**EXTRACTED ENTRIES**:
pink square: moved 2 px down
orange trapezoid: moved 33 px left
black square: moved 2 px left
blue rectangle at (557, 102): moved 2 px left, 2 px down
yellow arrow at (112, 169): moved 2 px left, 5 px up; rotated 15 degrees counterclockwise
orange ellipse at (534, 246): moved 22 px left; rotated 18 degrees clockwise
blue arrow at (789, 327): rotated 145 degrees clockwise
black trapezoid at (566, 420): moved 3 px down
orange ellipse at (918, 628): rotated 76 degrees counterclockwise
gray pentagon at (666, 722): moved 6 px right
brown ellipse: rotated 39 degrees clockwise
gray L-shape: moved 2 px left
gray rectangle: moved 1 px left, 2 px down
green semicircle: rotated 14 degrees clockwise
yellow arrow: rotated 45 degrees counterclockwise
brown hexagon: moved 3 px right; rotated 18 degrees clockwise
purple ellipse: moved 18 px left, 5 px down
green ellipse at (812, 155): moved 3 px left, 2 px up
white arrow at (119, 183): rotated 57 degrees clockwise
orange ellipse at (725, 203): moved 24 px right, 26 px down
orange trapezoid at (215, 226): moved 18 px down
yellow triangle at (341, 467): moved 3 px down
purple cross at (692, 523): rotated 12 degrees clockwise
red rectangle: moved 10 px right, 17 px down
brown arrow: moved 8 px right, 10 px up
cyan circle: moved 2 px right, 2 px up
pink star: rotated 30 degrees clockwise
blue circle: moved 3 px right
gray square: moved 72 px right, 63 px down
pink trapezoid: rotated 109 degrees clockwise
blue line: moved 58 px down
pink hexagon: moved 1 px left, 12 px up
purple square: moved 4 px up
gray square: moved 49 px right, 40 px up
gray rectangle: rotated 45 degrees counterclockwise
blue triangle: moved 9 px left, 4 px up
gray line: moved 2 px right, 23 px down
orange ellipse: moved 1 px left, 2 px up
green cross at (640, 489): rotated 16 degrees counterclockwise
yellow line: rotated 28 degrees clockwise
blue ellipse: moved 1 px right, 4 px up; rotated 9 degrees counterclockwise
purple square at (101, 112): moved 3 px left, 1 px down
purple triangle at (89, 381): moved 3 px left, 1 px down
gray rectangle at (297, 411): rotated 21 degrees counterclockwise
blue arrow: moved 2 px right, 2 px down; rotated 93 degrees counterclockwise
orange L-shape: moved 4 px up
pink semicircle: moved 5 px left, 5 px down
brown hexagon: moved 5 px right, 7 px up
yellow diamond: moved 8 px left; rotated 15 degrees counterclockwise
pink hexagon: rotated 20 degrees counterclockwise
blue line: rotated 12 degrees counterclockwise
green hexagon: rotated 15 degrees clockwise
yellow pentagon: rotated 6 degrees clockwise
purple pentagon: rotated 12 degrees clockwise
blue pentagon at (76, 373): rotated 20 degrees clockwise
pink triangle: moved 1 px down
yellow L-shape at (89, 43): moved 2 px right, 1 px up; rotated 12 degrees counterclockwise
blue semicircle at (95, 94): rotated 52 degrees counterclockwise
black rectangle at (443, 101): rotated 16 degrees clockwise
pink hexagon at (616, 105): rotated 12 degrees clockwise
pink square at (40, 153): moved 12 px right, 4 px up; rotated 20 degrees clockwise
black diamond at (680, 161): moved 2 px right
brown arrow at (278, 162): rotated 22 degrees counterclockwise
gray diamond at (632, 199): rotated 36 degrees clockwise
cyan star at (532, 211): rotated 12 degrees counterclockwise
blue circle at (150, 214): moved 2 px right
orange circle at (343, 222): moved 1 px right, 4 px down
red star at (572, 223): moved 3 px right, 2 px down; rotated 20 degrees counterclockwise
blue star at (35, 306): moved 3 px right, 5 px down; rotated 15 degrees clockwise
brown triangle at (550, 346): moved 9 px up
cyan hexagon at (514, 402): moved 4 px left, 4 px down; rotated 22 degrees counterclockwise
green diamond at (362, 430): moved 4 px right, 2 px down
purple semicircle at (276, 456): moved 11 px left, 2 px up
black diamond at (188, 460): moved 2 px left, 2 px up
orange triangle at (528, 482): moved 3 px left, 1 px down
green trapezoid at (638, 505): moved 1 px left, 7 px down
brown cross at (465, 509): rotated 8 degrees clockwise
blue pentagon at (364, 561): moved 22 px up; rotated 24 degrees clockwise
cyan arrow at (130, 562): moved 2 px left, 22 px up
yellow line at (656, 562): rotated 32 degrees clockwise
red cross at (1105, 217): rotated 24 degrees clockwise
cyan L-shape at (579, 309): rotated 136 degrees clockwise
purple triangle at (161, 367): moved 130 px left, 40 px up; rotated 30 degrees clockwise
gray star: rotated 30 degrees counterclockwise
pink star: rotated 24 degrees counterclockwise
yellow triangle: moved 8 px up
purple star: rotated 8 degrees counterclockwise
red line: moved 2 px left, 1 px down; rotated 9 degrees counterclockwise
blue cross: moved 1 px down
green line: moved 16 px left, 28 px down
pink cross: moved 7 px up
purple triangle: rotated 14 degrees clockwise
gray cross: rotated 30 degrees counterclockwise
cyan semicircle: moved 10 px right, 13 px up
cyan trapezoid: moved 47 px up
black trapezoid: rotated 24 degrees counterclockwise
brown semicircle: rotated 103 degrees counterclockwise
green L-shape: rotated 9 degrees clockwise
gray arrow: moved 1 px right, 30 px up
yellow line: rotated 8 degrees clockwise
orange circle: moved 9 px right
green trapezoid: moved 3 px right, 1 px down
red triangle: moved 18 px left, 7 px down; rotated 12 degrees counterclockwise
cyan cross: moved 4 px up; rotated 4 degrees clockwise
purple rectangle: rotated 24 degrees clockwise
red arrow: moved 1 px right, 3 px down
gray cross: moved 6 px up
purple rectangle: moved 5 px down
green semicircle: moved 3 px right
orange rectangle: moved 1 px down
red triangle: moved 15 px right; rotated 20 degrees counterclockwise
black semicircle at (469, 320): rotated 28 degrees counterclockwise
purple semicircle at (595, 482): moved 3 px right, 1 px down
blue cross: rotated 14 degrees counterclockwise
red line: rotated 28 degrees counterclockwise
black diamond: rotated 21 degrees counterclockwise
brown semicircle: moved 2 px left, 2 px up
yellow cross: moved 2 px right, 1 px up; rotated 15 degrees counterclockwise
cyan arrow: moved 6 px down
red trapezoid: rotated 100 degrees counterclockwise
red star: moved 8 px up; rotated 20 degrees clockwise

**WRITTEN TASK**:
Set out every line of the entries above as a numbered list, omitting any blank lines.

**FINISHED ANSWER**:
1. pink square: moved 2 px down
2. orange trapezoid: moved 33 px left
3. black square: moved 2 px left
4. blue rectangle at (557, 102): moved 2 px left, 2 px down
5. yellow arrow at (112, 169): moved 2 px left, 5 px up; rotated 15 degrees counterclockwise
6. orange ellipse at (534, 246): moved 22 px left; rotated 18 degrees clockwise
7. blue arrow at (789, 327): rotated 145 degrees clockwise
8. black trapezoid at (566, 420): moved 3 px down
9. orange ellipse at (918, 628): rotated 76 degrees counterclockwise
10. gray pentagon at (666, 722): moved 6 px right
11. brown ellipse: rotated 39 degrees clockwise
12. gray L-shape: moved 2 px left
13. gray rectangle: moved 1 px left, 2 px down
14. green semicircle: rotated 14 degrees clockwise
15. yellow arrow: rotated 45 degrees counterclockwise
16. brown hexagon: moved 3 px right; rotated 18 degrees clockwise
17. purple ellipse: moved 18 px left, 5 px down
18. green ellipse at (812, 155): moved 3 px left, 2 px up
19. white arrow at (119, 183): rotated 57 degrees clockwise
20. orange ellipse at (725, 203): moved 24 px right, 26 px down
21. orange trapezoid at (215, 226): moved 18 px down
22. yellow triangle at (341, 467): moved 3 px down
23. purple cross at (692, 523): rotated 12 degrees clockwise
24. red rectangle: moved 10 px right, 17 px down
25. brown arrow: moved 8 px right, 10 px up
26. cyan circle: moved 2 px right, 2 px up
27. pink star: rotated 30 degrees clockwise
28. blue circle: moved 3 px right
29. gray square: moved 72 px right, 63 px down
30. pink trapezoid: rotated 109 degrees clockwise
31. blue line: moved 58 px down
32. pink hexagon: moved 1 px left, 12 px up
33. purple square: moved 4 px up
34. gray square: moved 49 px right, 40 px up
35. gray rectangle: rotated 45 degrees counterclockwise
36. blue triangle: moved 9 px left, 4 px up
37. gray line: moved 2 px right, 23 px down
38. orange ellipse: moved 1 px left, 2 px up
39. green cross at (640, 489): rotated 16 degrees counterclockwise
40. yellow line: rotated 28 degrees clockwise
41. blue ellipse: moved 1 px right, 4 px up; rotated 9 degrees counterclockwise
42. purple square at (101, 112): moved 3 px left, 1 px down
43. purple triangle at (89, 381): moved 3 px left, 1 px down
44. gray rectangle at (297, 411): rotated 21 degrees counterclockwise
45. blue arrow: moved 2 px right, 2 px down; rotated 93 degrees counterclockwise
46. orange L-shape: moved 4 px up
47. pink semicircle: moved 5 px left, 5 px down
48. brown hexagon: moved 5 px right, 7 px up
49. yellow diamond: moved 8 px left; rotated 15 degrees counterclockwise
50. pink hexagon: rotated 20 degrees counterclockwise
51. blue line: rotated 12 degrees counterclockwise
52. green hexagon: rotated 15 degrees clockwise
53. yellow pentagon: rotated 6 degrees clockwise
54. purple pentagon: rotated 12 degrees clockwise
55. blue pentagon at (76, 373): rotated 20 degrees clockwise
56. pink triangle: moved 1 px down
57. yellow L-shape at (89, 43): moved 2 px right, 1 px up; rotated 12 degrees counterclockwise
58. blue semicircle at (95, 94): rotated 52 degrees counterclockwise
59. black rectangle at (443, 101): rotated 16 degrees clockwise
60. pink hexagon at (616, 105): rotated 12 degrees clockwise
61. pink square at (40, 153): moved 12 px right, 4 px up; rotated 20 degrees clockwise
62. black diamond at (680, 161): moved 2 px right
63. brown arrow at (278, 162): rotated 22 degrees counterclockwise
64. gray diamond at (632, 199): rotated 36 degrees clockwise
65. cyan star at (532, 211): rotated 12 degrees counterclockwise
66. blue circle at (150, 214): moved 2 px right
67. orange circle at (343, 222): moved 1 px right, 4 px down
68. red star at (572, 223): moved 3 px right, 2 px down; rotated 20 degrees counterclockwise
69. blue star at (35, 306): moved 3 px right, 5 px down; rotated 15 degrees clockwise
70. brown triangle at (550, 346): moved 9 px up
71. cyan hexagon at (514, 402): moved 4 px left, 4 px down; rotated 22 degrees counterclockwise
72. green diamond at (362, 430): moved 4 px right, 2 px down
73. purple semicircle at (276, 456): moved 11 px left, 2 px up
74. black diamond at (188, 460): moved 2 px left, 2 px up
75. orange triangle at (528, 482): moved 3 px left, 1 px down
76. green trapezoid at (638, 505): moved 1 px left, 7 px down
77. brown cross at (465, 509): rotated 8 degrees clockwise
78. blue pentagon at (364, 561): moved 22 px up; rotated 24 degrees clockwise
79. cyan arrow at (130, 562): moved 2 px left, 22 px up
80. yellow line at (656, 562): rotated 32 degrees clockwise
81. red cross at (1105, 217): rotated 24 degrees clockwise
82. cyan L-shape at (579, 309): rotated 136 degrees clockwise
83. purple triangle at (161, 367): moved 130 px left, 40 px up; rotated 30 degrees clockwise
84. gray star: rotated 30 degrees counterclockwise
85. pink star: rotated 24 degrees counterclockwise
86. yellow triangle: moved 8 px up
87. purple star: rotated 8 degrees counterclockwise
88. red line: moved 2 px left, 1 px down; rotated 9 degrees counterclockwise
89. blue cross: moved 1 px down
90. green line: moved 16 px left, 28 px down
91. pink cross: moved 7 px up
92. purple triangle: rotated 14 degrees clockwise
93. gray cross: rotated 30 degrees counterclockwise
94. cyan semicircle: moved 10 px right, 13 px up
95. cyan trapezoid: moved 47 px up
96. black trapezoid: rotated 24 degrees counterclockwise
97. brown semicircle: rotated 103 degrees counterclockwise
98. green L-shape: rotated 9 degrees clockwise
99. gray arrow: moved 1 px right, 30 px up
100. yellow line: rotated 8 degrees clockwise
101. orange circle: moved 9 px right
102. green trapezoid: moved 3 px right, 1 px down
103. red triangle: moved 18 px left, 7 px down; rotated 12 degrees counterclockwise
104. cyan cross: moved 4 px up; rotated 4 degrees clockwise
105. purple rectangle: rotated 24 degrees clockwise
106. red arrow: moved 1 px right, 3 px down
107. gray cross: moved 6 px up
108. purple rectangle: moved 5 px down
109. green semicircle: moved 3 px right
110. orange rectangle: moved 1 px down
111. red triangle: moved 15 px right; rotated 20 degrees counterclockwise
112. black semicircle at (469, 320): rotated 28 degrees counterclockwise
113. purple semicircle at (595, 482): moved 3 px right, 1 px down
114. blue cross: rotated 14 degrees counterclockwise
115. red line: rotated 28 degrees counterclockwise
116. black diamond: rotated 21 degrees counterclockwise
117. brown semicircle: moved 2 px left, 2 px up
118. yellow cross: moved 2 px right, 1 px up; rotated 15 degrees counterclockwise
119. cyan arrow: moved 6 px down
120. red trapezoid: rotated 100 degrees counterclockwise
121. red star: moved 8 px up; rotated 20 degrees clockwise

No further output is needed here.